Records shown below:

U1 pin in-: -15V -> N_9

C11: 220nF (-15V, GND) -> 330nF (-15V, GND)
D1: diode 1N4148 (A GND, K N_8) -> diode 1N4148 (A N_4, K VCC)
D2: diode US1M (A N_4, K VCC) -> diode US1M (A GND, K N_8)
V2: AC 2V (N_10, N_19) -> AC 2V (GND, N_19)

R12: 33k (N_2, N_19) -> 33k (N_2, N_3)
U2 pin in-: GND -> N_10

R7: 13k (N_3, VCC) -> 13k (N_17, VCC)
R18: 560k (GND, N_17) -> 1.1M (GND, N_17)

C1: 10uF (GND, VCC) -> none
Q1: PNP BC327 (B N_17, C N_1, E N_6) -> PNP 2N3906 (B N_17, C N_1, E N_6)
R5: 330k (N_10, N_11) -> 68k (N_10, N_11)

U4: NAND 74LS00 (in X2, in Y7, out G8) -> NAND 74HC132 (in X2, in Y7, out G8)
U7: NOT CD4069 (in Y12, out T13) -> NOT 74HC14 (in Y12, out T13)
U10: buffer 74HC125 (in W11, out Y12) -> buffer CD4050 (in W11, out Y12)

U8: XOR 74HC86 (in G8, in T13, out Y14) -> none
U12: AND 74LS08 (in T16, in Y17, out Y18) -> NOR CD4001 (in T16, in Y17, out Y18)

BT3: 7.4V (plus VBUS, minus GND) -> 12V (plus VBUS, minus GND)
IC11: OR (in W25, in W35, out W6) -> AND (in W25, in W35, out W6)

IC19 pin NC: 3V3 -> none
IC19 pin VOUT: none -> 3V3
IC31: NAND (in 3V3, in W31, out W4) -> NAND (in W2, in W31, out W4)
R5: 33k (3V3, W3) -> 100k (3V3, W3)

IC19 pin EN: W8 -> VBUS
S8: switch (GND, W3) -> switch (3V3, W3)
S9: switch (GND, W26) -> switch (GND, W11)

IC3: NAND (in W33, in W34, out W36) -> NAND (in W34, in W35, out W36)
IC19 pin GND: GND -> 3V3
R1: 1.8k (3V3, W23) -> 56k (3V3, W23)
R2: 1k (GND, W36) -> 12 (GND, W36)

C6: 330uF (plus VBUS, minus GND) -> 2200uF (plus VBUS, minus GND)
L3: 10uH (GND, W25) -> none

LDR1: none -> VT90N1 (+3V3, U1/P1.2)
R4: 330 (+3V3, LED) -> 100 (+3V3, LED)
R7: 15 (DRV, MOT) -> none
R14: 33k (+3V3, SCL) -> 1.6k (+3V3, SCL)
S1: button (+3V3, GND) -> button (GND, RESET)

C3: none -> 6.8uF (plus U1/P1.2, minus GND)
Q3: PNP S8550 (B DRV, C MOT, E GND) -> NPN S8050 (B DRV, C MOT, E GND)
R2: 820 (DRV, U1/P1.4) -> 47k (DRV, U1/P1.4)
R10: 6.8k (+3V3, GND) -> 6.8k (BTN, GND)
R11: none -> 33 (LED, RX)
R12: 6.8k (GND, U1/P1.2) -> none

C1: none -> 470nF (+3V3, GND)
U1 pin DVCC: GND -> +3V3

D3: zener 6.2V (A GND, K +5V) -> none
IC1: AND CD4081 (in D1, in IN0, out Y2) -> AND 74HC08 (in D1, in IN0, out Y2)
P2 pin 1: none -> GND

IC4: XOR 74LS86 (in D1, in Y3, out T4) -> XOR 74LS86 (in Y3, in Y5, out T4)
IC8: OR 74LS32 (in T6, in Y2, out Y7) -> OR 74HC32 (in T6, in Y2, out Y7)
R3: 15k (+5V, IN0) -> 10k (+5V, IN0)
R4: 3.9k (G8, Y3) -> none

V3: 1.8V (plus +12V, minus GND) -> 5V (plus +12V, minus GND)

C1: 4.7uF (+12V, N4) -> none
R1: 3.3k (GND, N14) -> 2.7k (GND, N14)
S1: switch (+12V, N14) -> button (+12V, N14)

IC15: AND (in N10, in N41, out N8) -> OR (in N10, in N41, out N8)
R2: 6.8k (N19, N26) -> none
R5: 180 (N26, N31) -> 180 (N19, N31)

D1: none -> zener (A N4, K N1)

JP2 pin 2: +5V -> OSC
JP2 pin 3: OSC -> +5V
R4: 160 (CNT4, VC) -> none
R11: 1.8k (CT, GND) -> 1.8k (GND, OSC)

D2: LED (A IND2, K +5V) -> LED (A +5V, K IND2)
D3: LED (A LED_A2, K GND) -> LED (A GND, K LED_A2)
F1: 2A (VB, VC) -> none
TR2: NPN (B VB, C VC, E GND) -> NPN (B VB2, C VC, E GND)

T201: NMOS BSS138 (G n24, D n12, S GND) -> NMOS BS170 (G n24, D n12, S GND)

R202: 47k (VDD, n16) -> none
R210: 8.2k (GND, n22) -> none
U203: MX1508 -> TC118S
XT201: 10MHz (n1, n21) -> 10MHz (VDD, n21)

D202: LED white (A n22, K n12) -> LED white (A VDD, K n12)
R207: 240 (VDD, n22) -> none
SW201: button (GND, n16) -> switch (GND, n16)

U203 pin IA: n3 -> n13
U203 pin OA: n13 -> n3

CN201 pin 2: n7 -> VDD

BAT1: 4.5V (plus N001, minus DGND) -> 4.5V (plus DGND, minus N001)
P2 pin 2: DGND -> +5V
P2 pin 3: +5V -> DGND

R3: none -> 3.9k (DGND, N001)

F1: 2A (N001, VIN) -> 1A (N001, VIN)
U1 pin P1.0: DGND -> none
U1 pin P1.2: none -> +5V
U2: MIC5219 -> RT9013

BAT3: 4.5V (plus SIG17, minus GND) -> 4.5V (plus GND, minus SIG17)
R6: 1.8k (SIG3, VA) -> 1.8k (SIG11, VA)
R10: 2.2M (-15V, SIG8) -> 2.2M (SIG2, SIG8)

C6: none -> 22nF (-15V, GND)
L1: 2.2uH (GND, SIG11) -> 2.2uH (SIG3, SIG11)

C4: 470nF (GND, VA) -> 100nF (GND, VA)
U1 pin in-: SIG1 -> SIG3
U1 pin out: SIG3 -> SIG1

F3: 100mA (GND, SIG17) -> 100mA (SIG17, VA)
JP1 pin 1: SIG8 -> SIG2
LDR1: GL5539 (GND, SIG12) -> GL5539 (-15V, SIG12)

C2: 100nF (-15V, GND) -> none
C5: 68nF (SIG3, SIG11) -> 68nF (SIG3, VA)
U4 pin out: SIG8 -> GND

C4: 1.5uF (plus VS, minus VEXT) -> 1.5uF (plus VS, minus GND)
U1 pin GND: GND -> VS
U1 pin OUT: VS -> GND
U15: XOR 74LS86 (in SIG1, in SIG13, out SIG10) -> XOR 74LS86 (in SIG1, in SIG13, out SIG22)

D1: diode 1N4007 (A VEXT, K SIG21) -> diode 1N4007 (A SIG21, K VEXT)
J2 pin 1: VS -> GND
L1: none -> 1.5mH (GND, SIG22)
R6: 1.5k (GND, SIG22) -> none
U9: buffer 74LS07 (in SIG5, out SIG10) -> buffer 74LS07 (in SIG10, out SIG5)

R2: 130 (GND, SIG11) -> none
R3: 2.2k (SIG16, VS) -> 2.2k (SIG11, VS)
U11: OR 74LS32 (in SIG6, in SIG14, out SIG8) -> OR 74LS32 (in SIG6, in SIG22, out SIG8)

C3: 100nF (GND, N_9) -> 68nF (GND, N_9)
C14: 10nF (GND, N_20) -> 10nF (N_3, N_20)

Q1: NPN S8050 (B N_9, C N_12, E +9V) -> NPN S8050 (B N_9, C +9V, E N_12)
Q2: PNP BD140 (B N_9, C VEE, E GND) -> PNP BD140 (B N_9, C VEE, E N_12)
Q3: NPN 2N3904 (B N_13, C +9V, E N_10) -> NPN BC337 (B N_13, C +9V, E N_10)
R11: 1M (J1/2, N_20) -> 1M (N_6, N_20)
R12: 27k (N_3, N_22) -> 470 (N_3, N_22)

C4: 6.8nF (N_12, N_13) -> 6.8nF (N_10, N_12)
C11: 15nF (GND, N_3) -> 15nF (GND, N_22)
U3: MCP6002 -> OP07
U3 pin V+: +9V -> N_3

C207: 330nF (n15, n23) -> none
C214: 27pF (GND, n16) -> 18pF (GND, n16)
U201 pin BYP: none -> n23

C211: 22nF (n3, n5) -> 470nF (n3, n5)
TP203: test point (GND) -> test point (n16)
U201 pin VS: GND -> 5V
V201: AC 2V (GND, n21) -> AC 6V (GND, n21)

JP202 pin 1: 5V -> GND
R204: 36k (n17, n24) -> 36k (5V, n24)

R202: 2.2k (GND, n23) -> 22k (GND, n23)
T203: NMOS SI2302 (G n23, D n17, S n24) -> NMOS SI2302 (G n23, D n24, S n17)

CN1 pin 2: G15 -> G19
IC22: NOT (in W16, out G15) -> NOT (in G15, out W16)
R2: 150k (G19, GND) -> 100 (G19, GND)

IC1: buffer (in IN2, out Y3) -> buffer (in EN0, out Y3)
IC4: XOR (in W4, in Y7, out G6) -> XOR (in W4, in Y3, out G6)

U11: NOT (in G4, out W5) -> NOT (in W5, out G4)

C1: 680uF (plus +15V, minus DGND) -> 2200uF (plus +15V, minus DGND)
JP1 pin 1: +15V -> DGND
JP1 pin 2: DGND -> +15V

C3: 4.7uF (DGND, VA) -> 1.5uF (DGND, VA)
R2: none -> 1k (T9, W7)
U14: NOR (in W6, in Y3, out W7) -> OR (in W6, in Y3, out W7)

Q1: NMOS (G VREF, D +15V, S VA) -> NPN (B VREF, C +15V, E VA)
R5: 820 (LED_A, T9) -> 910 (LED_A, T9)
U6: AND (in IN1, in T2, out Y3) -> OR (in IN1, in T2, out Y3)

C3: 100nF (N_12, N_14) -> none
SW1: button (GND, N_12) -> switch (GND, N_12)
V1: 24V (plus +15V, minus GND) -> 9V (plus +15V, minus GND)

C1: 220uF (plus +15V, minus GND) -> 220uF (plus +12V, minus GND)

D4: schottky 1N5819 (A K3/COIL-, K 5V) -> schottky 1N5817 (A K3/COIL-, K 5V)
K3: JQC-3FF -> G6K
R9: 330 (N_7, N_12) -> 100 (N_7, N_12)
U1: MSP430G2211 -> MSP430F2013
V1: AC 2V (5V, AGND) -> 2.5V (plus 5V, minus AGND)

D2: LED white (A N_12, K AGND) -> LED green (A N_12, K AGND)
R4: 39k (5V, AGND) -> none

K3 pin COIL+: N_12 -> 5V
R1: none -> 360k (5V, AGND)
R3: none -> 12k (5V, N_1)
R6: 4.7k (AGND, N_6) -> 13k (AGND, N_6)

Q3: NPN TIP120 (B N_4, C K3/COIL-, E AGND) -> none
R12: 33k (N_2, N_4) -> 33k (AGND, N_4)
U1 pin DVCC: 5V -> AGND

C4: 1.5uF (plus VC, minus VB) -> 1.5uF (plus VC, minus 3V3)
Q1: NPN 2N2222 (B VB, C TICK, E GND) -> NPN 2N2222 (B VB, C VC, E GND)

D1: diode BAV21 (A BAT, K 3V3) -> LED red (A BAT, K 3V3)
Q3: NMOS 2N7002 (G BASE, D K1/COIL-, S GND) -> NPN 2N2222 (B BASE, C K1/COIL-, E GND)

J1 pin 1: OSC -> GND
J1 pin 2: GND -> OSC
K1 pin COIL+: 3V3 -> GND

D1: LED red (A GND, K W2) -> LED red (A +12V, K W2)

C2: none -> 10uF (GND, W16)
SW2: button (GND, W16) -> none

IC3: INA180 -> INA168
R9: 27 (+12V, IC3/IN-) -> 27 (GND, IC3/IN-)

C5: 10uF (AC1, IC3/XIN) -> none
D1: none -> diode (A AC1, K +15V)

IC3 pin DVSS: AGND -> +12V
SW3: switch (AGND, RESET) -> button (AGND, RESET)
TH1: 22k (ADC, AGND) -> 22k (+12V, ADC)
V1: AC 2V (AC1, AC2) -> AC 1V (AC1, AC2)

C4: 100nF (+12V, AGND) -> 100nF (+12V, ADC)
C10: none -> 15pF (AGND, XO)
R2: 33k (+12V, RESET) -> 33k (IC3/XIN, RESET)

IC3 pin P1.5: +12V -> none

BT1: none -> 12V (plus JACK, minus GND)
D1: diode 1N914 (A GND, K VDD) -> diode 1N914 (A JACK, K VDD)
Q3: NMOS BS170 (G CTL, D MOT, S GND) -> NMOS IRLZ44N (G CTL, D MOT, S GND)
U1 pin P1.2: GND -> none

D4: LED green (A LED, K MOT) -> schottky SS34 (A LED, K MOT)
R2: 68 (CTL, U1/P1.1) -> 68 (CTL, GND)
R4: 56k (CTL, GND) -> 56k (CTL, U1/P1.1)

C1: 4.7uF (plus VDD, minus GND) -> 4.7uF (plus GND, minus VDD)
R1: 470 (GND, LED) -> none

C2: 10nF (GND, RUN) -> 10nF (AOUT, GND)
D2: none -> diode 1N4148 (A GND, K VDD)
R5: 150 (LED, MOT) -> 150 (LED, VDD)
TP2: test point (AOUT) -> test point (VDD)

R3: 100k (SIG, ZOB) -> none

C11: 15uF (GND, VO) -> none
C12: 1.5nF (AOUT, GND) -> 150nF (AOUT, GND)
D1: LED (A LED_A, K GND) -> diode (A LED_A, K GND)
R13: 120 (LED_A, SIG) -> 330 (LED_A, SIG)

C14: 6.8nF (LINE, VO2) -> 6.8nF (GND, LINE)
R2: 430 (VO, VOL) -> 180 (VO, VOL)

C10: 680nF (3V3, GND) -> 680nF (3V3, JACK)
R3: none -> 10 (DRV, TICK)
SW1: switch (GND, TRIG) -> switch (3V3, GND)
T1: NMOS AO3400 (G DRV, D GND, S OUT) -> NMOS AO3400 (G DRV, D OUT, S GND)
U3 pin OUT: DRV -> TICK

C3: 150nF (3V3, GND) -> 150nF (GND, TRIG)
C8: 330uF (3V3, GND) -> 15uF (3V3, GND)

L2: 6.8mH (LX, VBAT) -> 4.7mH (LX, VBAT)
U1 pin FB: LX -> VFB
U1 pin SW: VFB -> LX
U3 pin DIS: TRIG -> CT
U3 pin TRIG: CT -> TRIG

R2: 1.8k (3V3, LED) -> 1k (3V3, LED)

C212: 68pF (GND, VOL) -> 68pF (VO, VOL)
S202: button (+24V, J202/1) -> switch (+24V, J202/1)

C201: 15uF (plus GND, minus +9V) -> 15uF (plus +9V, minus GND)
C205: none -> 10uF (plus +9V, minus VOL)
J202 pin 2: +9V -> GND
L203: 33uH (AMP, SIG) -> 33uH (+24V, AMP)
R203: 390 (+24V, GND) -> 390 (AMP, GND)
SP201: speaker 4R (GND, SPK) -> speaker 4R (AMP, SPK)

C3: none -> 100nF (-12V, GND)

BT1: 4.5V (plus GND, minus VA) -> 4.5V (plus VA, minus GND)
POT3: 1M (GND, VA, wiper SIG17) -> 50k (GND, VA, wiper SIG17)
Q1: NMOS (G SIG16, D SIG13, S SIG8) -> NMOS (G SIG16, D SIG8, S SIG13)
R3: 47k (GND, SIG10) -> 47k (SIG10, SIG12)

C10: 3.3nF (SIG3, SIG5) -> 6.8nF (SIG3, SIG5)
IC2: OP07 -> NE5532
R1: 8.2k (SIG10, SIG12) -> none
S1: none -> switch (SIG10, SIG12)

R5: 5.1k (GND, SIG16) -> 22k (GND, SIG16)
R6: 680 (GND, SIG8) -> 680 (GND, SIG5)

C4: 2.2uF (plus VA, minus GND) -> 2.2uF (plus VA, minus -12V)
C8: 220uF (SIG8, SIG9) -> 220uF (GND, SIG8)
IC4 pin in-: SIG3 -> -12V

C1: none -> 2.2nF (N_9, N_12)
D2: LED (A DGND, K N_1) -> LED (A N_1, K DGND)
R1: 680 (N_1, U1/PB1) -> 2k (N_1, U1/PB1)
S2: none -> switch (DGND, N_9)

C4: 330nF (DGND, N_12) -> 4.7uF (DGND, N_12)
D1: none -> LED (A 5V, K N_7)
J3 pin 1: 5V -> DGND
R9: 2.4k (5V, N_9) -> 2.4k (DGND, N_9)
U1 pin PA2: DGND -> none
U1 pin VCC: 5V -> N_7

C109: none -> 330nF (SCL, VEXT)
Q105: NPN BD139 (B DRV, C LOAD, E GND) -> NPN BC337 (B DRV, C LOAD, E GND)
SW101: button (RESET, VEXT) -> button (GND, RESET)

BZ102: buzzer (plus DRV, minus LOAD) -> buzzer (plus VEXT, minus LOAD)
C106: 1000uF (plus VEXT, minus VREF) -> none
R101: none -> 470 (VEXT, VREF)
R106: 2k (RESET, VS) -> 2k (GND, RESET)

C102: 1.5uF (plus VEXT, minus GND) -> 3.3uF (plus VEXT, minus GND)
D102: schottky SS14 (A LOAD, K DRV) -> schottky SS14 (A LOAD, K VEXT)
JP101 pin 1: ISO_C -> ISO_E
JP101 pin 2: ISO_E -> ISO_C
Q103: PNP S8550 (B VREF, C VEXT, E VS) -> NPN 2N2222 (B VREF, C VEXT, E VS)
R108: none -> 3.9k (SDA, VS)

End of Records shown.

• **Your assignment**:
Using the material above, transcribe exactly the lines from the line with "R2: 430 (VO, VOL) -> 180 (VO, VOL)" to the line with "C212: 68pF (GND, VOL) -> 68pF (VO, VOL)"; both count, and nothing else goes in.

• **Answer area**:
R2: 430 (VO, VOL) -> 180 (VO, VOL)

C10: 680nF (3V3, GND) -> 680nF (3V3, JACK)
R3: none -> 10 (DRV, TICK)
SW1: switch (GND, TRIG) -> switch (3V3, GND)
T1: NMOS AO3400 (G DRV, D GND, S OUT) -> NMOS AO3400 (G DRV, D OUT, S GND)
U3 pin OUT: DRV -> TICK

C3: 150nF (3V3, GND) -> 150nF (GND, TRIG)
C8: 330uF (3V3, GND) -> 15uF (3V3, GND)

L2: 6.8mH (LX, VBAT) -> 4.7mH (LX, VBAT)
U1 pin FB: LX -> VFB
U1 pin SW: VFB -> LX
U3 pin DIS: TRIG -> CT
U3 pin TRIG: CT -> TRIG

R2: 1.8k (3V3, LED) -> 1k (3V3, LED)

C212: 68pF (GND, VOL) -> 68pF (VO, VOL)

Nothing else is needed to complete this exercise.